Spatial object tracking data:
- - -

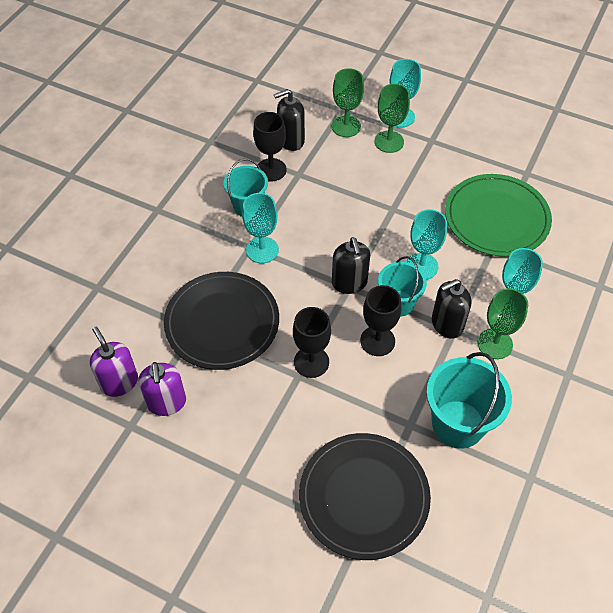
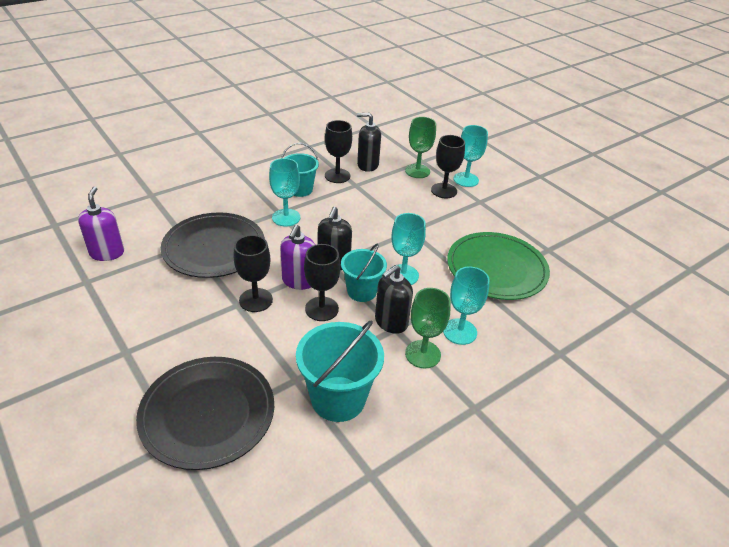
camera: 25 degrees right, 15 degrees down
(166, 402) = (125, 279): purple soap dispenser -> purple soap dispenser (299, 281)
(389, 142) = (444, 191): green goblet -> black goblet
(446, 324) = (391, 322): black soap dispenser -> black soap dispenser turned 45 degrees counterclockwise

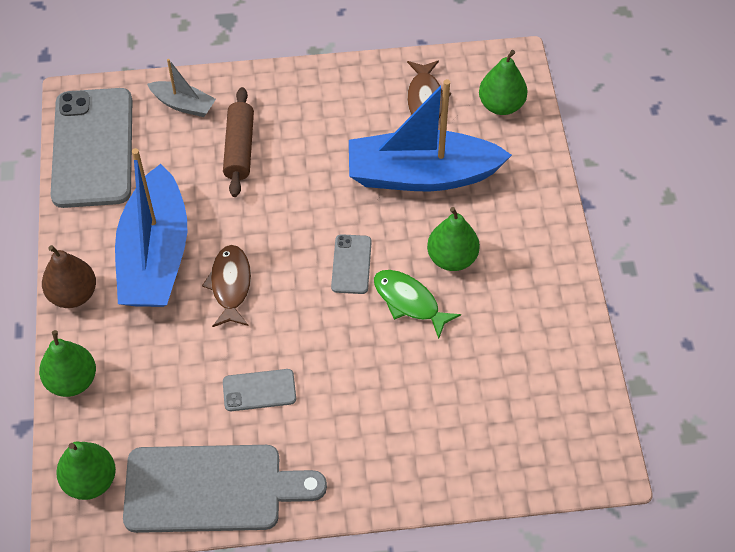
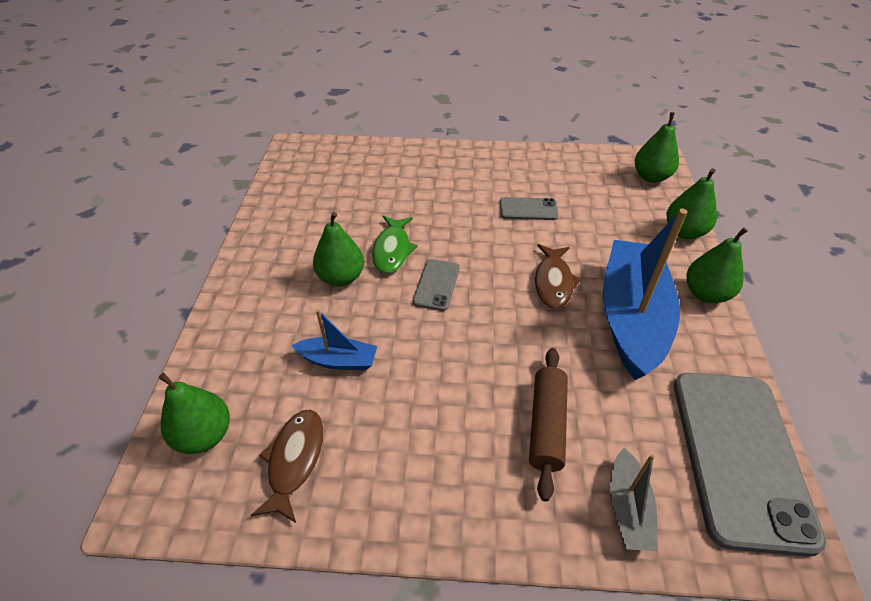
camera: 170 degrees left, 10 degrees down
(73, 294) = (706, 294): brown pear -> green pear
(183, 104) = (628, 508): grey boat -> grey boat turned 120 degrees counterclockwise
(211, 488) = (563, 165): grey cutting board -> none
(409, 302) = (392, 250): green fish -> green fish turned 45 degrees clockwise
(422, 175) = (338, 360): blue boat -> blue boat, size x0.47

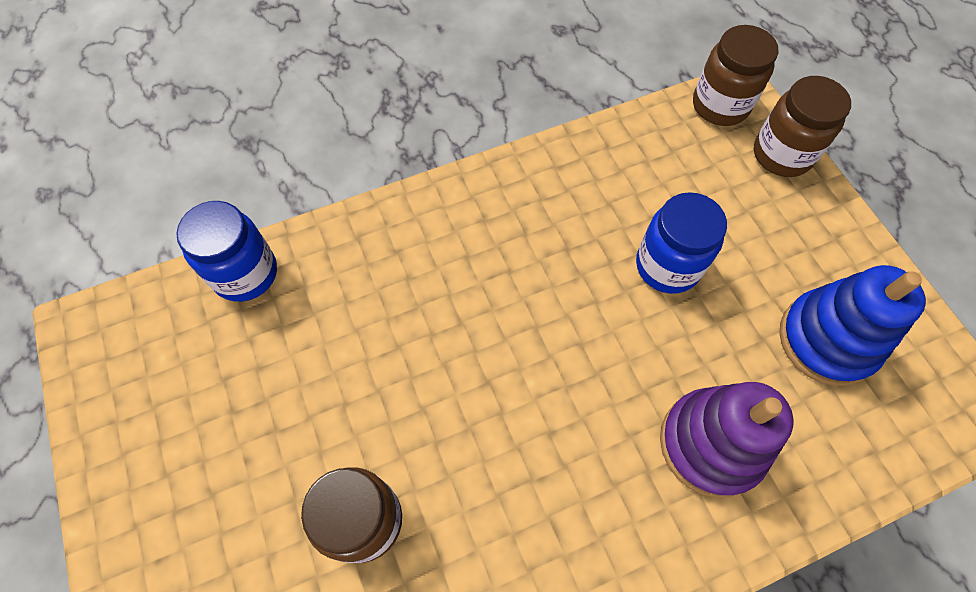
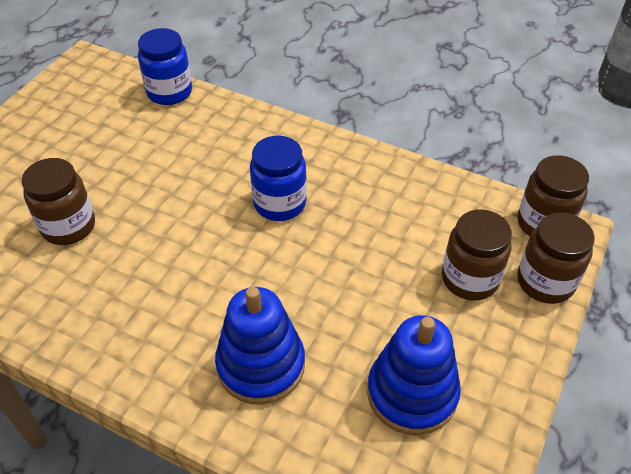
camera: 50 degrees right, 15 degrees down
(667, 266) = (373, 268): blue jar -> blue jar (280, 203)
(711, 444) = (261, 365): purple stacking toy -> blue stacking toy
(738, 203) = (469, 279): none -> brown jar

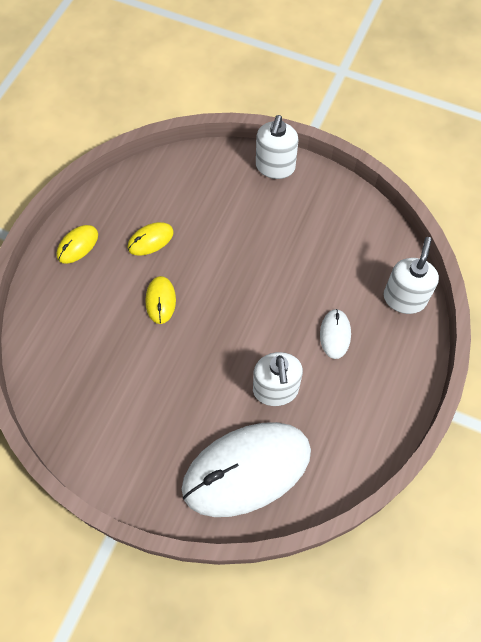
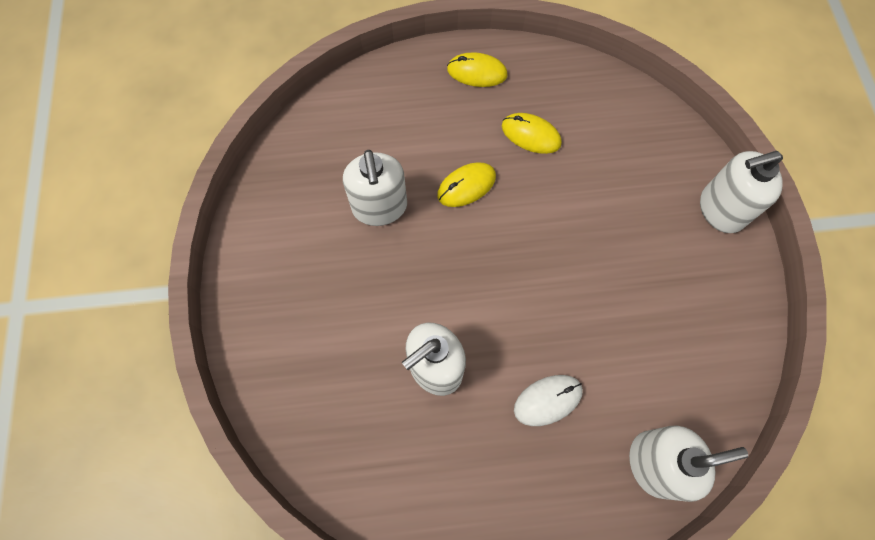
camera: 60 degrees right, 5 degrees up
(139, 365) = (380, 207): none -> white soap dispenser
(246, 470) = (322, 387): white mouse -> none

- - -

▶ [INSTRUCTIONS FOR THE TASK]
Produce the lines from the first line of the entries through the line that contains "(422, 175) = (338, 360): blue", exactly, leaving the pictures behind.

▶ [SOLUTION TO THIS TASK]
camera: 25 degrees right, 15 degrees down
(166, 402) = (125, 279): purple soap dispenser -> purple soap dispenser (299, 281)
(389, 142) = (444, 191): green goblet -> black goblet
(446, 324) = (391, 322): black soap dispenser -> black soap dispenser turned 45 degrees counterclockwise

camera: 170 degrees left, 10 degrees down
(73, 294) = (706, 294): brown pear -> green pear
(183, 104) = (628, 508): grey boat -> grey boat turned 120 degrees counterclockwise
(211, 488) = (563, 165): grey cutting board -> none
(409, 302) = (392, 250): green fish -> green fish turned 45 degrees clockwise
(422, 175) = (338, 360): blue boat -> blue boat, size x0.47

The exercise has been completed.